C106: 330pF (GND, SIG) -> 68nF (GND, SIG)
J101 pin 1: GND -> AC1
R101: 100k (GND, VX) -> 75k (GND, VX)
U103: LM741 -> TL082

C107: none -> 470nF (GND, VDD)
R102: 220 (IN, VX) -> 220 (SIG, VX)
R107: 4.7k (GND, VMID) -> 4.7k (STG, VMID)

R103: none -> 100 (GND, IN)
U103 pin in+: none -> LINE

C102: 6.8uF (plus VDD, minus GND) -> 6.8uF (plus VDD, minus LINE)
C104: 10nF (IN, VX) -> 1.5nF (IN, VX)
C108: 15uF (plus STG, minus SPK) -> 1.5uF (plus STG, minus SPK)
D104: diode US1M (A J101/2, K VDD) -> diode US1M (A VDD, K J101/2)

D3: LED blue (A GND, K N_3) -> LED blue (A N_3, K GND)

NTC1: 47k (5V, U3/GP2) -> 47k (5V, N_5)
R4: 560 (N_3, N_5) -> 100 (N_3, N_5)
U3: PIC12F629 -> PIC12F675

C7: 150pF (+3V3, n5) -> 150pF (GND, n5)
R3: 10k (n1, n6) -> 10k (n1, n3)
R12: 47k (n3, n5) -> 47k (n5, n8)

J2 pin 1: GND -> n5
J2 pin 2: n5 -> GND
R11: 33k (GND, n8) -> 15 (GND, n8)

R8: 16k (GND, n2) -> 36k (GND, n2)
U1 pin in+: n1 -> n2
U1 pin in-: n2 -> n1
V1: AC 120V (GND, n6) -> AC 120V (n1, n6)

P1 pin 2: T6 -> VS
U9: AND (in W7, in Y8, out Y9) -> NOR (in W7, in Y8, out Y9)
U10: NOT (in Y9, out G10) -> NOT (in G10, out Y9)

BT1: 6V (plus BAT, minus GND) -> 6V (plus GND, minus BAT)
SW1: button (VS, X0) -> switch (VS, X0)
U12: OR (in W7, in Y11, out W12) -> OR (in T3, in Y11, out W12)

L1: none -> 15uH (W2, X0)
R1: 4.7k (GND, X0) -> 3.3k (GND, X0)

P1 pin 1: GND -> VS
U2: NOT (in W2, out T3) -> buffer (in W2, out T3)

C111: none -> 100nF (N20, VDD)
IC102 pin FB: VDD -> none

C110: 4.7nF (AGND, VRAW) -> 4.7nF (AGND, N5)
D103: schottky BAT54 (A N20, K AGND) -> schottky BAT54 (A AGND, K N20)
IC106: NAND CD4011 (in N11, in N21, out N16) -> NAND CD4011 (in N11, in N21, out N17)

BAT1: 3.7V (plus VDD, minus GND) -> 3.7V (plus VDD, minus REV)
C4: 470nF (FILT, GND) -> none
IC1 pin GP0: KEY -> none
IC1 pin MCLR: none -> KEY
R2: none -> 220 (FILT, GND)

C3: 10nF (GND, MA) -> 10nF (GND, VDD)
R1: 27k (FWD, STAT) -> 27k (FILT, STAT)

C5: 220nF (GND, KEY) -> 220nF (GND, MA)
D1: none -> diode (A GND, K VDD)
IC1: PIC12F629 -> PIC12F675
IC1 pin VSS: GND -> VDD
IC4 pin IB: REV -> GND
——
> What the exercise asks
What lines in the listing contain "AGND"? Copy them all.

> Solution
C110: 4.7nF (AGND, VRAW) -> 4.7nF (AGND, N5)
D103: schottky BAT54 (A N20, K AGND) -> schottky BAT54 (A AGND, K N20)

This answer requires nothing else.